§ **Exercise description**: Scan the records for the word "none". Copy each line that includes it.

§ **Available records**:
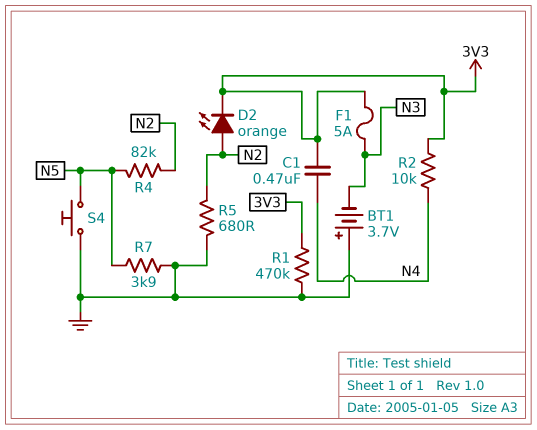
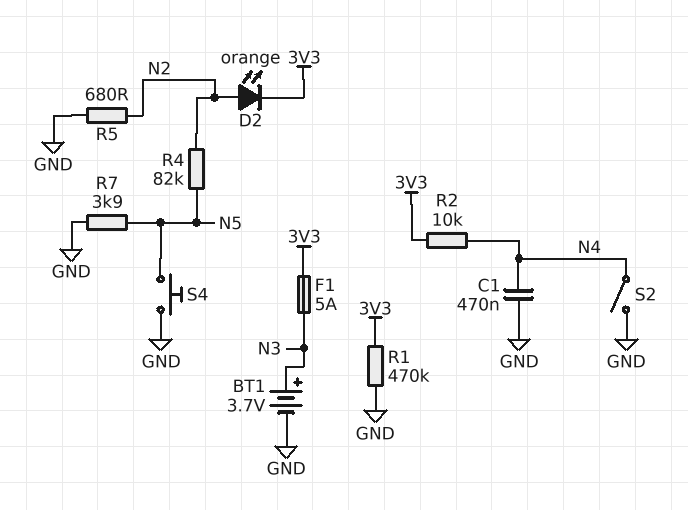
BT1: 3.7V (plus GND, minus N3) -> 3.7V (plus N3, minus GND)
C1: 470nF (3V3, N4) -> 470nF (GND, N4)
S2: none -> switch (GND, N4)

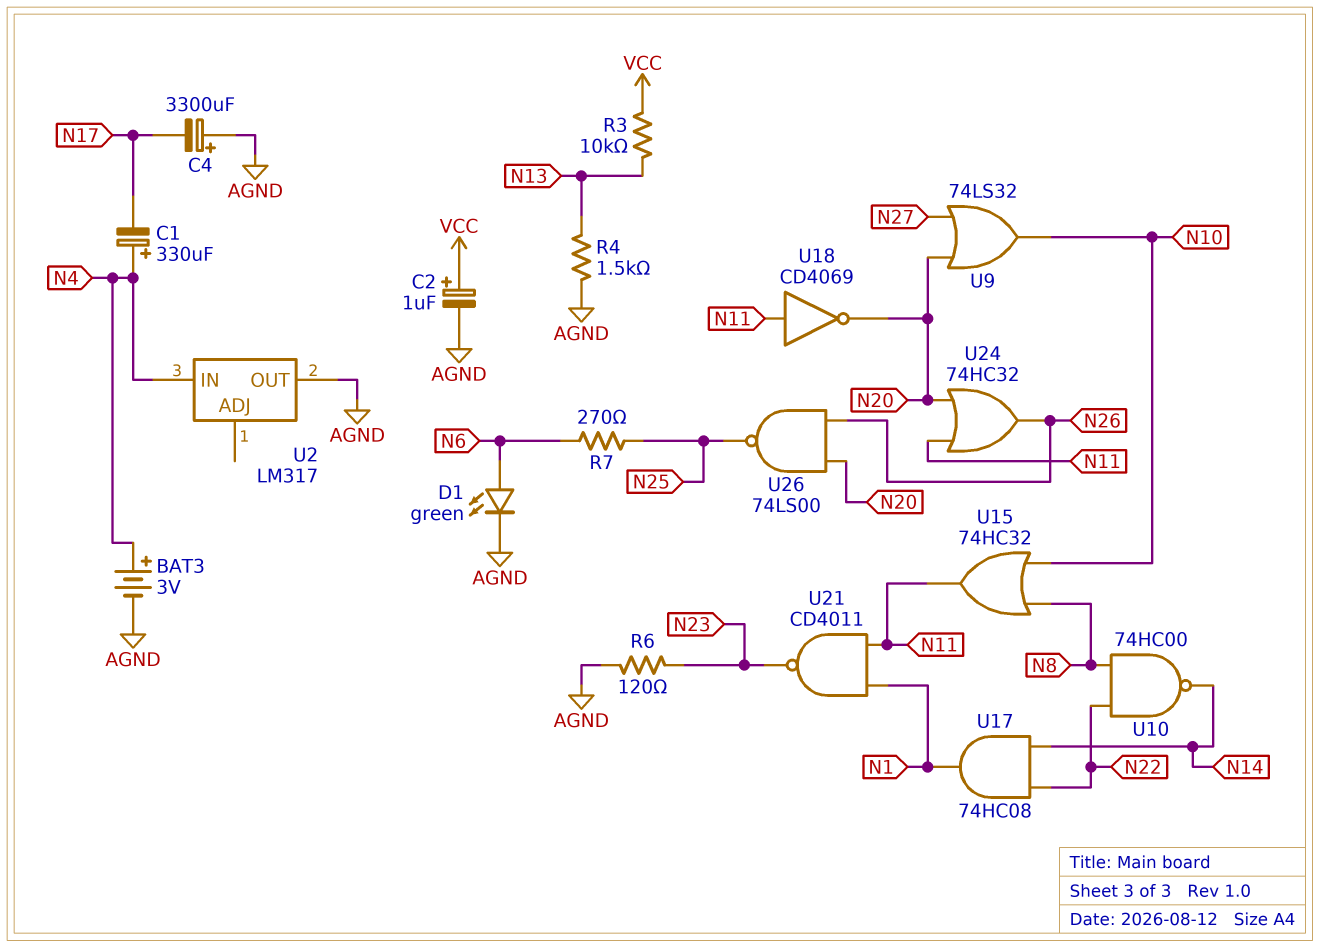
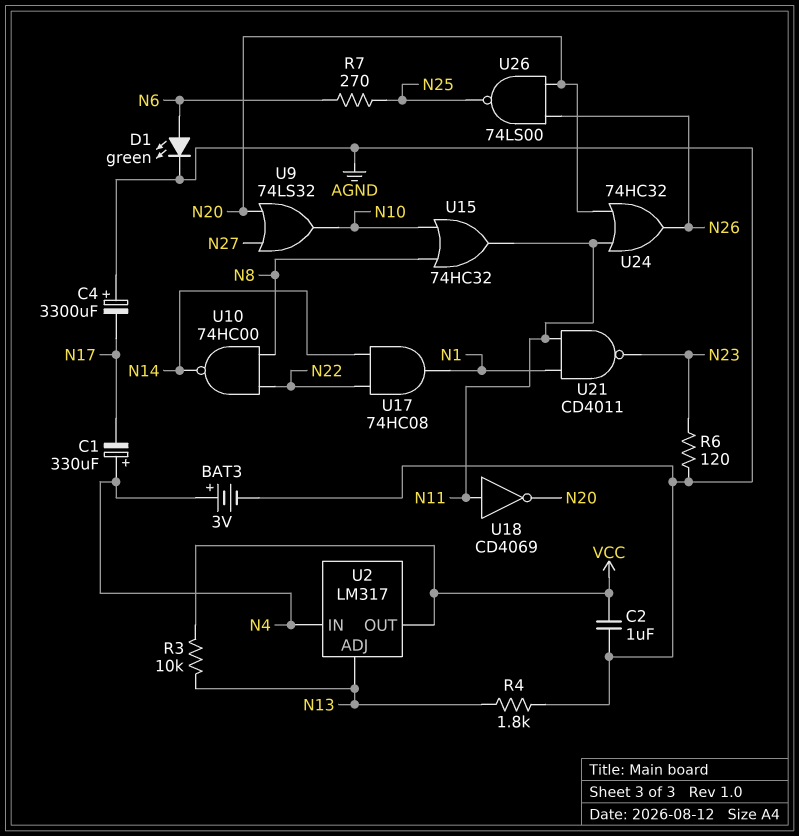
C2: 1uF (plus VCC, minus AGND) -> 1uF (AGND, VCC)
R4: 1.5k (AGND, N13) -> 1.8k (AGND, N13)
U2 pin ADJ: none -> N13
U2 pin OUT: AGND -> VCC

§ **Response to this exercise**:
S2: none -> switch (GND, N4)
U2 pin ADJ: none -> N13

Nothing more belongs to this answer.